| Goal of the exercise |
Which lines below contain the string "major"? Copy each one.

**********

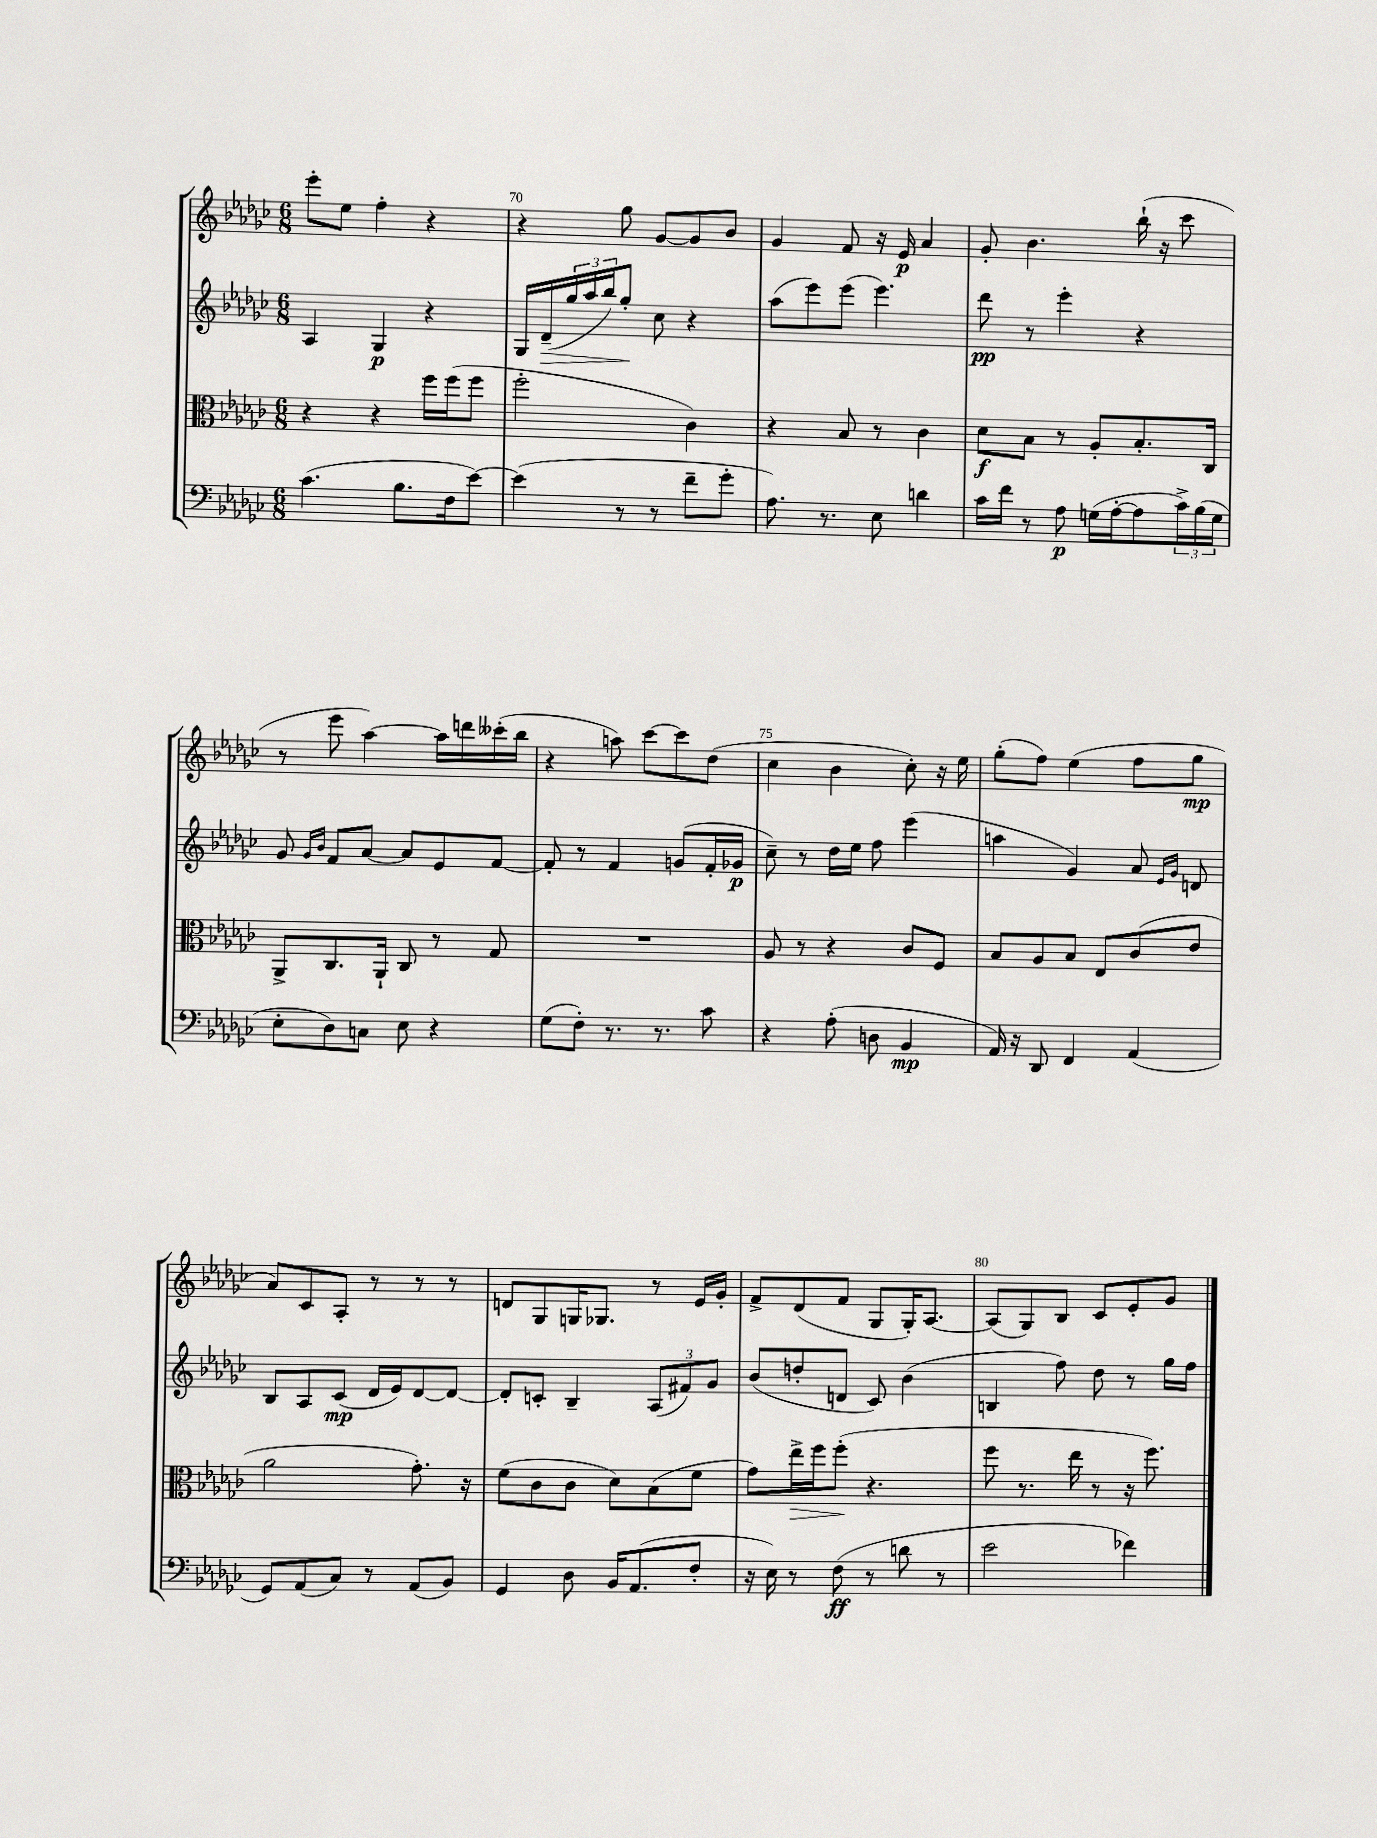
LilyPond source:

<<
\new StaffGroup <<
\new Staff = "s0" {
    \clef treble \key ges \major \numericTimeSignature \time 6/8
    ees'''8-. ees''8 f''4-. r4 |
    r4 ges''8 ges'8~ ges'8 bes'8 |
    ges'4 f'8 r16 ees'16\p aes'4 |
    ges'8-. bes'4. bes''16-!( r16 ces'''8 |
    r8 ees'''8 aes''4~) aes''16 d'''16 ceses'''16-.( bes''16 |
    r4 a''8) ces'''8~ ces'''8 des''8( |
    ces''4 bes'4 ces''8-.) r16 ees''16 |
    ges''8-.( f''8) ees''4( f''8 ges''8\mp |
    aes'8) ces'8 aes8-. r8 r8 r8 |
    d'8 ges8 g16 ges8. r8 ees'16 ges'16-. |
    f'8-> des'8( f'8 ges8 ges16-.) aes8.~ |
    aes8( ges8) bes8 ces'8 ees'8-. ges'8 \bar "|." |
}
\new Staff = "s1" {
    \clef treble \key ges \major \numericTimeSignature \time 6/8
    aes4 ges4\p r4 |
    ges16 des'16--\>( \tuplet 3/2 { ges''16 aes''16 bes''16) } ges''8-.\! ces''8 r4 |
    aes''8( ees'''8) ees'''8( ees'''4.) |
    des'''8\pp r8 ees'''4-. r4 |
    ges'8 \grace { ges'16 bes'16 } f'8 aes'8~ aes'8 ees'8 f'8~ |
    f'8-. r8 f'4 g'8( f'16-. ges'16\p |
    ces''8--) r8 des''16 ees''16 f''8 ees'''4( |
    a''4 ges'4) aes'8 \grace { ees'16 ges'16 } d'8 |
    bes8 aes8 ces'8\mp( des'16 ees'16) des'8~ des'8~ |
    des'8-. c'8-. bes4-- \tuplet 3/2 { aes8( fis'8) ges'8 } |
    bes'8( d''8-. d'8 ces'8) bes'4( |
    b4 f''8) des''8 r8 ges''16 f''16 \bar "|." |
}
\new Staff = "s2" {
    \clef alto \key ges \major \numericTimeSignature \time 6/8
    r4 r4 f''16 f''16( f''8 |
    f''2-. ces'4) |
    r4 bes8 r8 ces'4 |
    des'8\f bes8 r8 aes8-. bes8.-. ces16 |
    aes,8-> ces8. aes,16-! ces8 r8 ges8 |
    R2. |
    aes8 r8 r4 ces'8 f8 |
    bes8 aes8 bes8 ees8 ces'8( ees'8 |
    aes'2 ges'8.-.) r16 |
    f'8( ces'8 ces'8 des'8) bes8( f'8 |
    ges'8) ees''16->\> f''16 f''8-.\!( r4. |
    f''8 r8. ees''16 r8 r16 f''8.) \bar "|." |
}
\new Staff = "s3" {
    \clef bass \key ges \major \numericTimeSignature \time 6/8
    ces'4.( bes8. f16 ees'8~) |
    ees'4( r8 r8 f'8-- ges'8-. |
    aes8.) r8. ees8 d'4 |
    ces'16 f'16 r8 aes8\p g16( aes16~-. aes8 \tuplet 3/2 { ces'16->) bes16( g16 } |
    ees8-. des8) c8 ees8 r4 |
    ges8( f8-.) r8. r8. ces'8 |
    r4 aes8-.( d8 bes,4\mp |
    aes,16) r16 des,8 f,4 aes,4( |
    ges,8) aes,8( ces8) r8 aes,8( bes,8) |
    ges,4 des8 bes,16 aes,8.( f8-. |
    r16 ees16) r8 f8\ff( r8 d'8 r8 |
    ees'2 fes'4) \bar "|." |
}
>>
>>
\layout { \context { \Score currentBarNumber = #69 \override BarNumber.break-visibility = ##(#f #t #t) barNumberVisibility = #(every-nth-bar-number-visible 5) } }
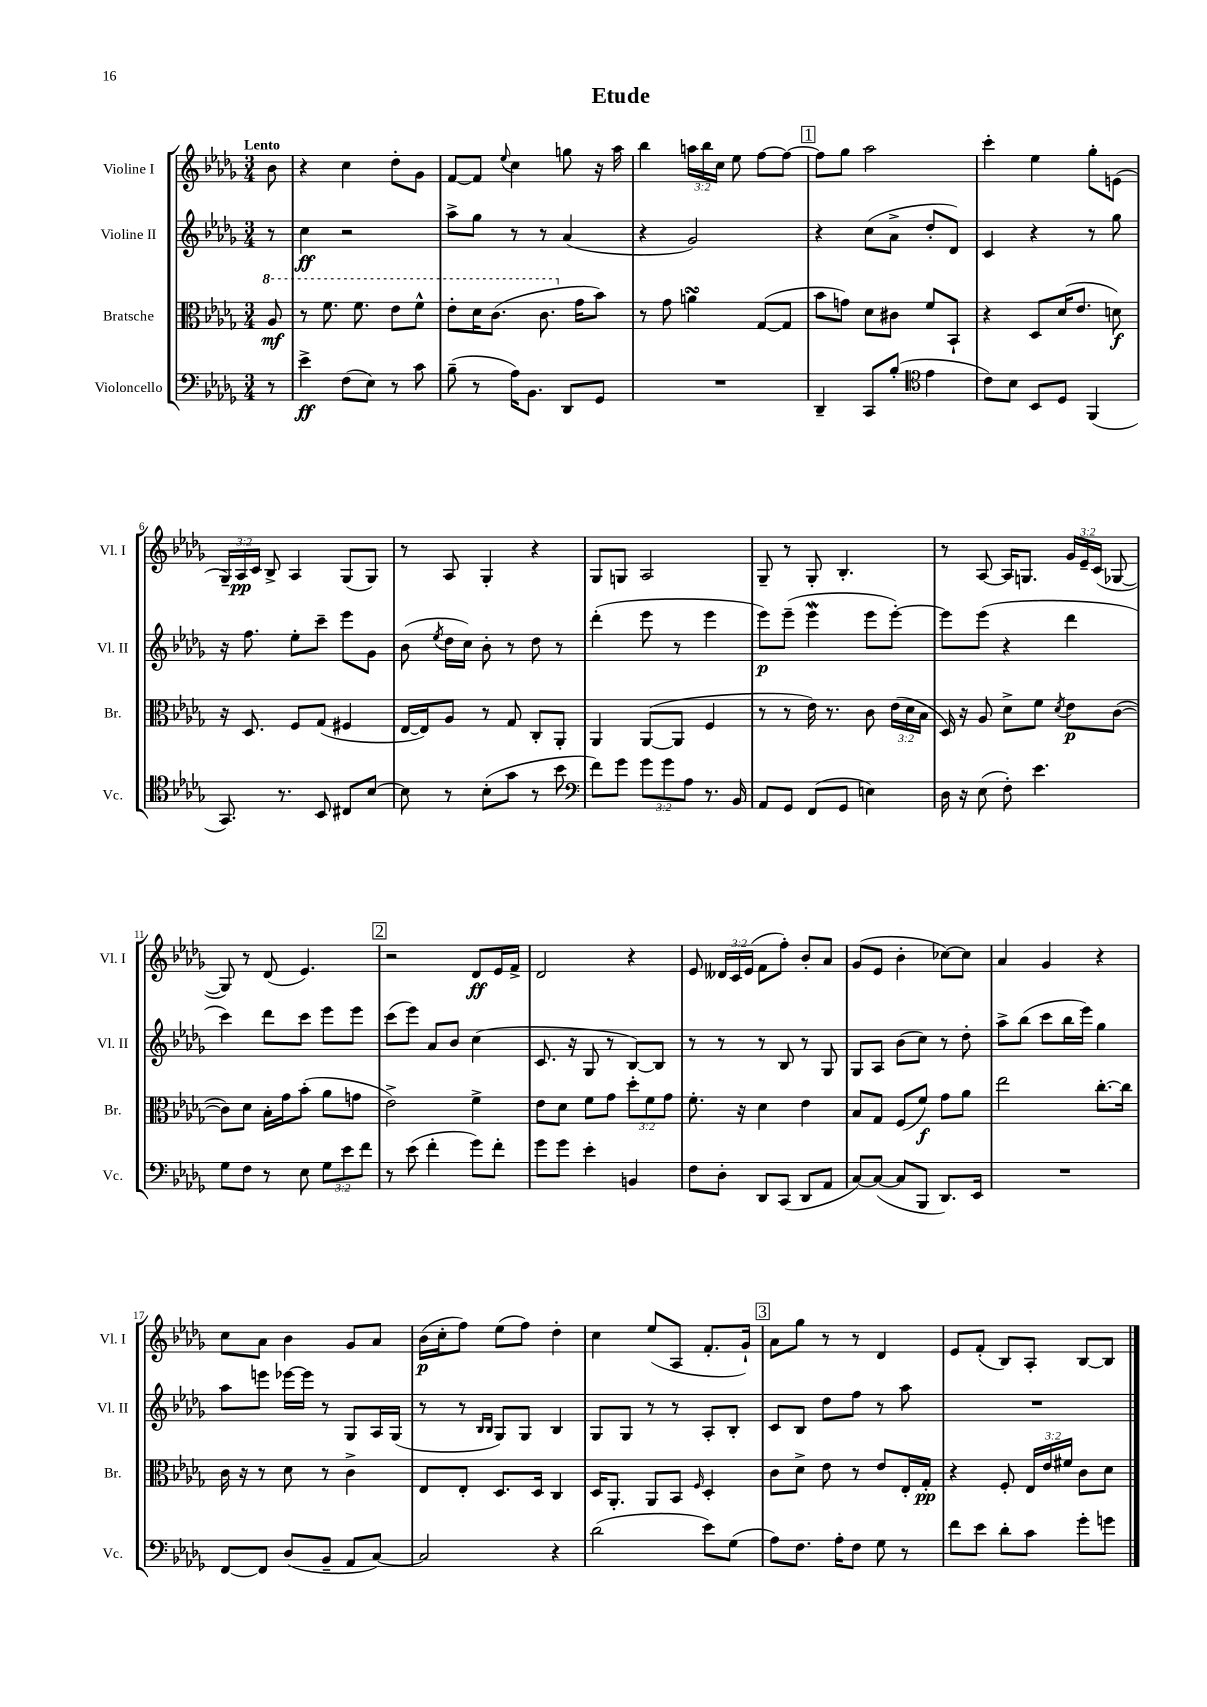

**********

| Answer to this task |
    \clef treble \key ges \major \numericTimeSignature \time 6/8
    \clef treble \key ges \major \numericTimeSignature \time 6/8
    \clef alto \key ges \major \numericTimeSignature \time 6/8
    \clef bass \key ges \major \numericTimeSignature \time 6/8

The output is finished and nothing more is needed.